画像にもとづく空間推論データ
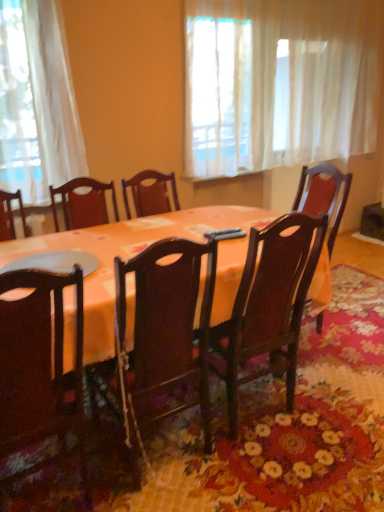
Question: Is wooden chair at center, which ranks as the 1th chair in right-to-left order, thinner than black plastic remote control at center?

Choices:
 (A) no
 (B) yes

Answer: (A)

Question: Considering the relative sizes of wooden chair at center, positioned as the second chair in left-to-right order, and black plastic remote control at center in the image provided, is wooden chair at center, positioned as the second chair in left-to-right order, shorter than black plastic remote control at center?

Choices:
 (A) yes
 (B) no

Answer: (B)

Question: Does wooden chair at center, positioned as the second chair in left-to-right order, have a greater height compared to black plastic remote control at center?

Choices:
 (A) yes
 (B) no

Answer: (A)

Question: From a real-world perspective, is wooden chair at center, which ranks as the 1th chair in right-to-left order, below black plastic remote control at center?

Choices:
 (A) no
 (B) yes

Answer: (B)

Question: Would you consider wooden chair at center, positioned as the second chair in left-to-right order, to be distant from black plastic remote control at center?

Choices:
 (A) yes
 (B) no

Answer: (B)

Question: Could you tell me if wooden chair at center, positioned as the second chair in left-to-right order, is facing black plastic remote control at center?

Choices:
 (A) no
 (B) yes

Answer: (B)

Question: Is matte dark wood chair at lower left, the second chair in the right-to-left sequence, far from black plastic remote control at center?

Choices:
 (A) no
 (B) yes

Answer: (A)

Question: Is the surface of matte dark wood chair at lower left, the second chair in the right-to-left sequence, in direct contact with black plastic remote control at center?

Choices:
 (A) yes
 (B) no

Answer: (B)

Question: From the image's perspective, is matte dark wood chair at lower left, the 1th chair viewed from the left, over black plastic remote control at center?

Choices:
 (A) no
 (B) yes

Answer: (A)

Question: Can you confirm if matte dark wood chair at lower left, the second chair in the right-to-left sequence, is positioned to the left of black plastic remote control at center?

Choices:
 (A) yes
 (B) no

Answer: (A)

Question: Is matte dark wood chair at lower left, the second chair in the right-to-left sequence, not inside black plastic remote control at center?

Choices:
 (A) yes
 (B) no

Answer: (A)

Question: Can you confirm if matte dark wood chair at lower left, the second chair in the right-to-left sequence, is shorter than black plastic remote control at center?

Choices:
 (A) no
 (B) yes

Answer: (A)

Question: Considering the relative sizes of white sheer curtain at upper center and orange fabric table at center in the image provided, is white sheer curtain at upper center wider than orange fabric table at center?

Choices:
 (A) no
 (B) yes

Answer: (A)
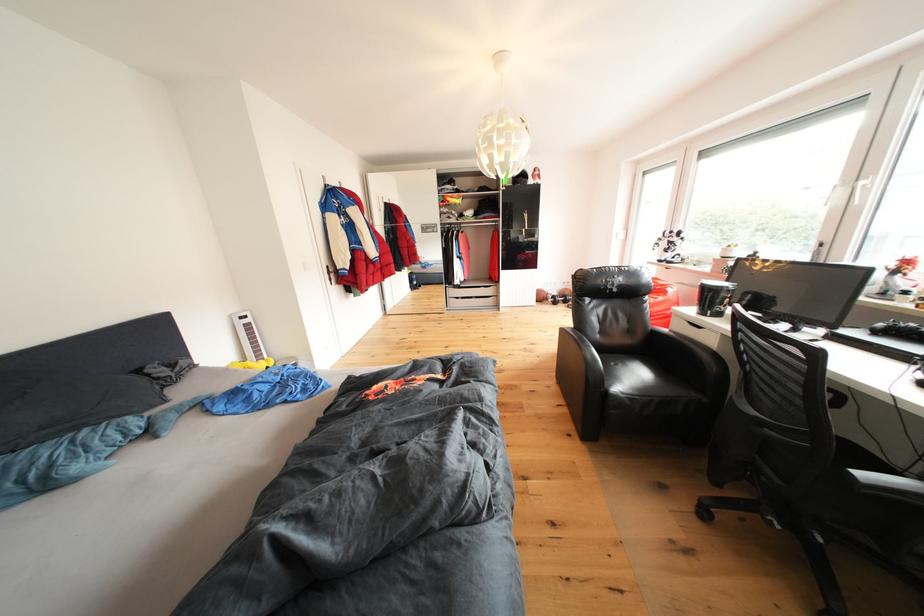
Describe the element at coordinates (628, 374) in the screenshot. This screenshot has width=924, height=616. I see `the black mesh sitting surface` at that location.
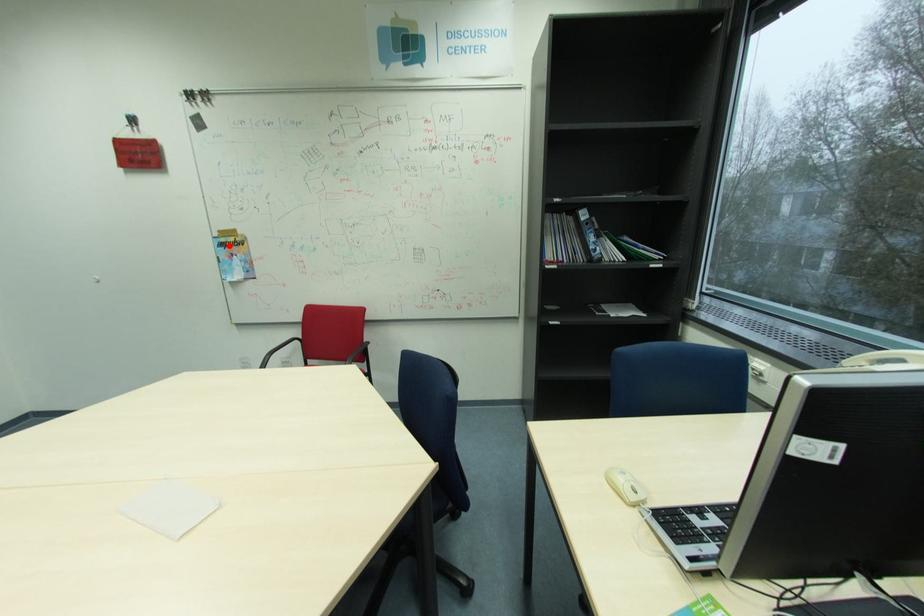
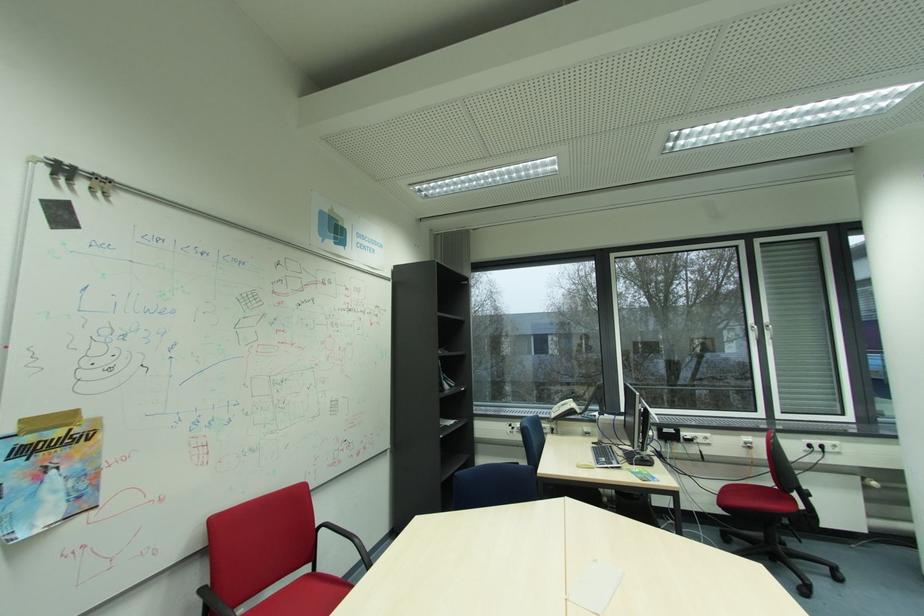
In the second image, find the point that corresponds to the highlighted location in the first image.

(31, 452)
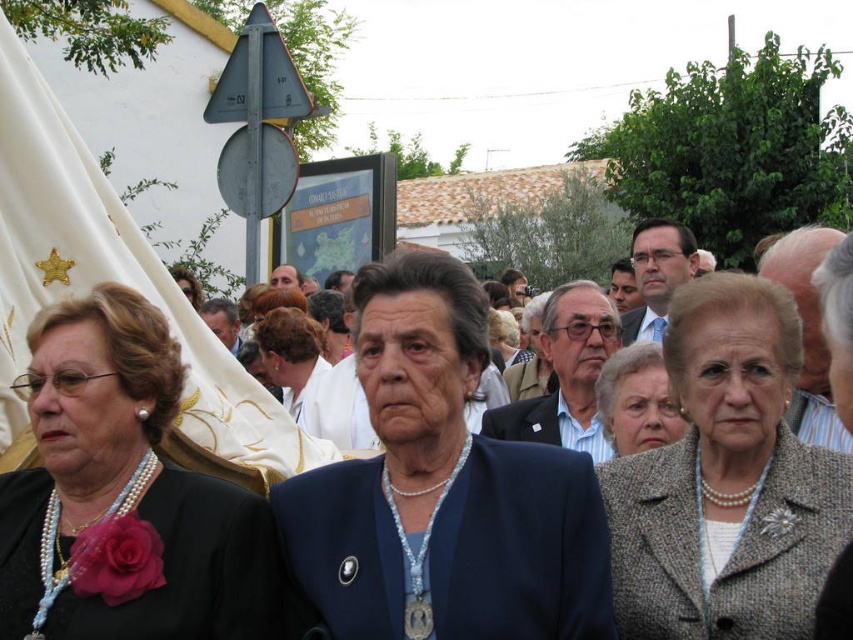
Does blue fabric jacket at center lie behind light brown hair at center?

No.

Which is above, blue fabric jacket at center or light brown hair at center?

Positioned higher is light brown hair at center.

Does point (427, 506) come behind point (268, 372)?

No.

I want to click on blue fabric jacket at center, so click(442, 490).

What do you see at coordinates (442, 490) in the screenshot?
I see `blue fabric jacket at center` at bounding box center [442, 490].

Locate an element on the screen. Image resolution: width=853 pixels, height=640 pixels. blue fabric jacket at center is located at coordinates (442, 490).

Does point (740, 509) lie behind point (314, 355)?

No, it is in front of (314, 355).

Who is more forward, [732,355] or [297,419]?

Point [732,355] is more forward.

Locate an element on the screen. pearl-gray tweed coat at center-right is located at coordinates (726, 481).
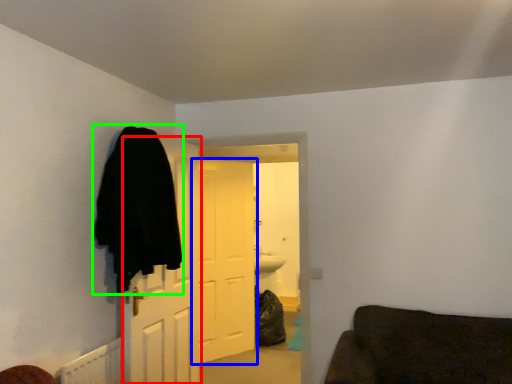
Question: Considering the real-world distances, which object is farthest from door (highlighted by a red box)? door (highlighted by a blue box) or cloak (highlighted by a green box)?

Choices:
 (A) door
 (B) cloak

Answer: (A)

## 作業内容
一覧のうち、「What do you」を含む行から最後の行までを、空行を除いて番号付きリストとして書き出してください。画像は入れないでください。

## 回答
1. What do you see at coordinates (442, 490) in the screenshot?
2. I see `blue fabric jacket at center` at bounding box center [442, 490].
3. Locate an element on the screen. Image resolution: width=853 pixels, height=640 pixels. blue fabric jacket at center is located at coordinates (442, 490).
4. Does point (740, 509) lie behind point (314, 355)?
5. No, it is in front of (314, 355).
6. Who is more forward, [732,355] or [297,419]?
7. Point [732,355] is more forward.
8. Locate an element on the screen. pearl-gray tweed coat at center-right is located at coordinates (726, 481).
9. Question: Considering the real-world distances, which object is farthest from door (highlighted by a red box)? door (highlighted by a blue box) or cloak (highlighted by a green box)?
10. Choices:
11.  (A) door
12.  (B) cloak
13. Answer: (A)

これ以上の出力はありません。